_TASK OBJECTIVE_
When you repeat the listing, keep every character as it is.

__________

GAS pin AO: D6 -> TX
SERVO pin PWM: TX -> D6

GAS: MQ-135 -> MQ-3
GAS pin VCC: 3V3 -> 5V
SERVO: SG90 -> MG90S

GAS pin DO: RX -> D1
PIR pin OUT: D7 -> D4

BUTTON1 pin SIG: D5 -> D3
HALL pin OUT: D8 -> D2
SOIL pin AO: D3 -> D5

__________

_ANSWER TO THIS EXERCISE_
GAS pin AO: D6 -> TX
SERVO pin PWM: TX -> D6

GAS: MQ-135 -> MQ-3
GAS pin VCC: 3V3 -> 5V
SERVO: SG90 -> MG90S

GAS pin DO: RX -> D1
PIR pin OUT: D7 -> D4

BUTTON1 pin SIG: D5 -> D3
HALL pin OUT: D8 -> D2
SOIL pin AO: D3 -> D5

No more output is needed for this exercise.